Records drawn from a dataset

-------

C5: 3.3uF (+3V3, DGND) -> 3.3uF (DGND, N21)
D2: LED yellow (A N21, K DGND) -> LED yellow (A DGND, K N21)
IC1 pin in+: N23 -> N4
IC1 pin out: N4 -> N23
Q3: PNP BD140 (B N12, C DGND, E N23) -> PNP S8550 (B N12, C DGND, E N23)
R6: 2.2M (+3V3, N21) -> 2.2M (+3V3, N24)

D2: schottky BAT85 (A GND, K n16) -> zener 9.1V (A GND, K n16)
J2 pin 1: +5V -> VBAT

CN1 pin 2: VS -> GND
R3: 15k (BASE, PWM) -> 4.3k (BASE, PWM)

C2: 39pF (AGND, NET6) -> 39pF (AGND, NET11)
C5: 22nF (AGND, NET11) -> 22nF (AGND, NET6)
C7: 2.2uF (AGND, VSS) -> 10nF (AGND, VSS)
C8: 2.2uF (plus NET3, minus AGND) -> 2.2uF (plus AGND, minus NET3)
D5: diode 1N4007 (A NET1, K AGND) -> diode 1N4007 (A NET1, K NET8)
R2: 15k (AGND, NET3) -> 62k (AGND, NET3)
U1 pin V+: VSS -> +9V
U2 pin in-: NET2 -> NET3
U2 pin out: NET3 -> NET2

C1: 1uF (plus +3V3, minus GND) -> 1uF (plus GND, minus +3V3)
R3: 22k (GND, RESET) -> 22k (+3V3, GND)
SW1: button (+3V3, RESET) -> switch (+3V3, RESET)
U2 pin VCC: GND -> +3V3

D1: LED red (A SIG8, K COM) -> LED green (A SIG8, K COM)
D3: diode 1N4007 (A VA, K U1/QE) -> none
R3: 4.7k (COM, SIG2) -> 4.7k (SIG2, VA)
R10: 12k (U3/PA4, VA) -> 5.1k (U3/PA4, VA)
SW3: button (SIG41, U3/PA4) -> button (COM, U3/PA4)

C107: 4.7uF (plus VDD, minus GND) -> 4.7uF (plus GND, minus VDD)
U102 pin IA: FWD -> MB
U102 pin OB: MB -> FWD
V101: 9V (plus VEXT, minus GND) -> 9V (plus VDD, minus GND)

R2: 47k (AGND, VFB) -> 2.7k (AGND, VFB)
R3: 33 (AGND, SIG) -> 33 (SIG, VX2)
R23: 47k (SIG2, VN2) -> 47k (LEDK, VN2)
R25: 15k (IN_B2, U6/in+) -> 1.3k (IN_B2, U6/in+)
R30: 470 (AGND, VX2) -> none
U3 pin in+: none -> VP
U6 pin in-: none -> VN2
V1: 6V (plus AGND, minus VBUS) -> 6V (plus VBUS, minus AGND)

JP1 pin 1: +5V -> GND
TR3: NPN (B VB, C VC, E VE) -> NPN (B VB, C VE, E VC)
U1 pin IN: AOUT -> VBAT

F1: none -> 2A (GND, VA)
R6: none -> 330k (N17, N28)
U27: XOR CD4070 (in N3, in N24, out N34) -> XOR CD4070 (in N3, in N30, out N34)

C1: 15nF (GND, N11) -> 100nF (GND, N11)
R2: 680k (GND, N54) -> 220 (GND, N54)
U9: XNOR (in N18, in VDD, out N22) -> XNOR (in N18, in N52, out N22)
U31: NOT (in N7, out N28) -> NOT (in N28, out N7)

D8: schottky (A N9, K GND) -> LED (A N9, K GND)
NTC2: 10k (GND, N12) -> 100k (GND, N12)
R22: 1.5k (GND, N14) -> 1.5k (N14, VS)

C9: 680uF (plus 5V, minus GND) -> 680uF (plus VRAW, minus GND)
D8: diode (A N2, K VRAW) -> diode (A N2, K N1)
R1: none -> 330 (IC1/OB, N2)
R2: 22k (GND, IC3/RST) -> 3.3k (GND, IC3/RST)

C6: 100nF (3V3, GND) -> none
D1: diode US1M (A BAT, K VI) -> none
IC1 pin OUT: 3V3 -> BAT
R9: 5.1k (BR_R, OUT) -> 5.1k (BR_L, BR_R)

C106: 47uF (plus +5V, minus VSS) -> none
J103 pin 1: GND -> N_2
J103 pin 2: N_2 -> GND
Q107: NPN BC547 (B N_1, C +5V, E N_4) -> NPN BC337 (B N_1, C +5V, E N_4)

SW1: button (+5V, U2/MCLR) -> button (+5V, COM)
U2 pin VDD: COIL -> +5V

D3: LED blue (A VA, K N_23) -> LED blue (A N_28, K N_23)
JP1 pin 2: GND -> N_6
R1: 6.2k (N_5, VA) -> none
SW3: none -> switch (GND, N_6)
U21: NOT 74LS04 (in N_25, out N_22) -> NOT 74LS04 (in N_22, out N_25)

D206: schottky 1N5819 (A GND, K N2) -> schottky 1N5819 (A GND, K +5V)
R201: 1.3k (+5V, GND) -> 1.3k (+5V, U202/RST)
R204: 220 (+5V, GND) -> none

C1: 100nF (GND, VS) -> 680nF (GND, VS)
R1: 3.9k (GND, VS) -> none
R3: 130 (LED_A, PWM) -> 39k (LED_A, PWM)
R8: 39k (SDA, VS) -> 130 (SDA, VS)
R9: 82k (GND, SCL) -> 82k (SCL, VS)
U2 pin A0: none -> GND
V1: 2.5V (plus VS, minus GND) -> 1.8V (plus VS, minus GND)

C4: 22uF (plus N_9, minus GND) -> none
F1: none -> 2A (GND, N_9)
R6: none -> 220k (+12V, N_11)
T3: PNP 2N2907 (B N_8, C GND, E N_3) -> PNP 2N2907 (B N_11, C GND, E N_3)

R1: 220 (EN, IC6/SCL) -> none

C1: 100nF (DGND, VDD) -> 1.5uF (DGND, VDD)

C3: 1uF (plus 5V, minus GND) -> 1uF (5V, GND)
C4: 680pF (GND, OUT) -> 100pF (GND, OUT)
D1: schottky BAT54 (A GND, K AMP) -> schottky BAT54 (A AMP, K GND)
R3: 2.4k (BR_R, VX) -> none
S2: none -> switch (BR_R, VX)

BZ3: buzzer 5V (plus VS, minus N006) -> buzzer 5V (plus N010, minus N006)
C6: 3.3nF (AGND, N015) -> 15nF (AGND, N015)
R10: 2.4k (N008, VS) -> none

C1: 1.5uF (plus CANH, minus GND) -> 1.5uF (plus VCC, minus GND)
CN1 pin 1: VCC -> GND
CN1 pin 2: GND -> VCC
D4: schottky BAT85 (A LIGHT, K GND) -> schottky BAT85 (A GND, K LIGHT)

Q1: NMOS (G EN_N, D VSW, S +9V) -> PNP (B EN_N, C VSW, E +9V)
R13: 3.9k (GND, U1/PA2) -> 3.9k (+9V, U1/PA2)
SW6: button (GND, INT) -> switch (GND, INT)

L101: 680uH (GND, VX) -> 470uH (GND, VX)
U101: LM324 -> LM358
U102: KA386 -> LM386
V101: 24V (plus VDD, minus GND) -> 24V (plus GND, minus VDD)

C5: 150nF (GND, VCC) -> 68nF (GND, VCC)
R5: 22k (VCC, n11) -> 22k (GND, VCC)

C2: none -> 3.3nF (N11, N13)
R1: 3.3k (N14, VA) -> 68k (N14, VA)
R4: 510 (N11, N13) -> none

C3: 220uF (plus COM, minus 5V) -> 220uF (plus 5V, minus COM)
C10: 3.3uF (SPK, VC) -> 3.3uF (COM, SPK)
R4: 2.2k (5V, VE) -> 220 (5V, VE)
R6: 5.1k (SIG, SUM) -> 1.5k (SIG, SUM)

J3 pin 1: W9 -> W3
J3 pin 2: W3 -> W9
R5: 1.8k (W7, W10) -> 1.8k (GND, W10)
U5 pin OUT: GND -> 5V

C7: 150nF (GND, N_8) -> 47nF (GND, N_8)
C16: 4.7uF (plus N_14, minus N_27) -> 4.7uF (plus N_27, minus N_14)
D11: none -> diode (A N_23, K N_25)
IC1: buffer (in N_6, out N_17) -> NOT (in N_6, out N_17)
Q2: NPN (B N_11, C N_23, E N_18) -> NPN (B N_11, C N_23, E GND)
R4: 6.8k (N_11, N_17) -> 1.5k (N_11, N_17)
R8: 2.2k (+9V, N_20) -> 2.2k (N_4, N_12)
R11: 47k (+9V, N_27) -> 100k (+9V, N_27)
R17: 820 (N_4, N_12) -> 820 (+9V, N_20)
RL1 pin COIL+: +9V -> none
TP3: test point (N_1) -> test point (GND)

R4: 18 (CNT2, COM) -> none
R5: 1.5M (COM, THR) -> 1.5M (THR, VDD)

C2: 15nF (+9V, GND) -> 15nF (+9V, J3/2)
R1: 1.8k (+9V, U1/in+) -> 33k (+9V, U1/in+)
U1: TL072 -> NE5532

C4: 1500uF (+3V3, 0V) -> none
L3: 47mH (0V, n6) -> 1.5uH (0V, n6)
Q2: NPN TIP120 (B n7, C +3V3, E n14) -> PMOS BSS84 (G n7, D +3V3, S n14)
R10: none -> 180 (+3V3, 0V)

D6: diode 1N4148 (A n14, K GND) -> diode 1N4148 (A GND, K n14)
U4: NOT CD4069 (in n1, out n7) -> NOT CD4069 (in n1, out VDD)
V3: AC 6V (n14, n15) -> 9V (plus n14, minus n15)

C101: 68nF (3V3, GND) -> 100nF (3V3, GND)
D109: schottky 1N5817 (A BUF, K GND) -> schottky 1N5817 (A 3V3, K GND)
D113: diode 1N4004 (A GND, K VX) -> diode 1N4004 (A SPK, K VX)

-------

**Exercise description:**
Using the data above, reproduce exactly the lines from the line that contains "U2 pin out: NET3 -> NET2" through the line that contains "SW1: button (+5V, U2/MCLR)", including both.

**Response to the exercise:**
U2 pin out: NET3 -> NET2

C1: 1uF (plus +3V3, minus GND) -> 1uF (plus GND, minus +3V3)
R3: 22k (GND, RESET) -> 22k (+3V3, GND)
SW1: button (+3V3, RESET) -> switch (+3V3, RESET)
U2 pin VCC: GND -> +3V3

D1: LED red (A SIG8, K COM) -> LED green (A SIG8, K COM)
D3: diode 1N4007 (A VA, K U1/QE) -> none
R3: 4.7k (COM, SIG2) -> 4.7k (SIG2, VA)
R10: 12k (U3/PA4, VA) -> 5.1k (U3/PA4, VA)
SW3: button (SIG41, U3/PA4) -> button (COM, U3/PA4)

C107: 4.7uF (plus VDD, minus GND) -> 4.7uF (plus GND, minus VDD)
U102 pin IA: FWD -> MB
U102 pin OB: MB -> FWD
V101: 9V (plus VEXT, minus GND) -> 9V (plus VDD, minus GND)

R2: 47k (AGND, VFB) -> 2.7k (AGND, VFB)
R3: 33 (AGND, SIG) -> 33 (SIG, VX2)
R23: 47k (SIG2, VN2) -> 47k (LEDK, VN2)
R25: 15k (IN_B2, U6/in+) -> 1.3k (IN_B2, U6/in+)
R30: 470 (AGND, VX2) -> none
U3 pin in+: none -> VP
U6 pin in-: none -> VN2
V1: 6V (plus AGND, minus VBUS) -> 6V (plus VBUS, minus AGND)

JP1 pin 1: +5V -> GND
TR3: NPN (B VB, C VC, E VE) -> NPN (B VB, C VE, E VC)
U1 pin IN: AOUT -> VBAT

F1: none -> 2A (GND, VA)
R6: none -> 330k (N17, N28)
U27: XOR CD4070 (in N3, in N24, out N34) -> XOR CD4070 (in N3, in N30, out N34)

C1: 15nF (GND, N11) -> 100nF (GND, N11)
R2: 680k (GND, N54) -> 220 (GND, N54)
U9: XNOR (in N18, in VDD, out N22) -> XNOR (in N18, in N52, out N22)
U31: NOT (in N7, out N28) -> NOT (in N28, out N7)

D8: schottky (A N9, K GND) -> LED (A N9, K GND)
NTC2: 10k (GND, N12) -> 100k (GND, N12)
R22: 1.5k (GND, N14) -> 1.5k (N14, VS)

C9: 680uF (plus 5V, minus GND) -> 680uF (plus VRAW, minus GND)
D8: diode (A N2, K VRAW) -> diode (A N2, K N1)
R1: none -> 330 (IC1/OB, N2)
R2: 22k (GND, IC3/RST) -> 3.3k (GND, IC3/RST)

C6: 100nF (3V3, GND) -> none
D1: diode US1M (A BAT, K VI) -> none
IC1 pin OUT: 3V3 -> BAT
R9: 5.1k (BR_R, OUT) -> 5.1k (BR_L, BR_R)

C106: 47uF (plus +5V, minus VSS) -> none
J103 pin 1: GND -> N_2
J103 pin 2: N_2 -> GND
Q107: NPN BC547 (B N_1, C +5V, E N_4) -> NPN BC337 (B N_1, C +5V, E N_4)

SW1: button (+5V, U2/MCLR) -> button (+5V, COM)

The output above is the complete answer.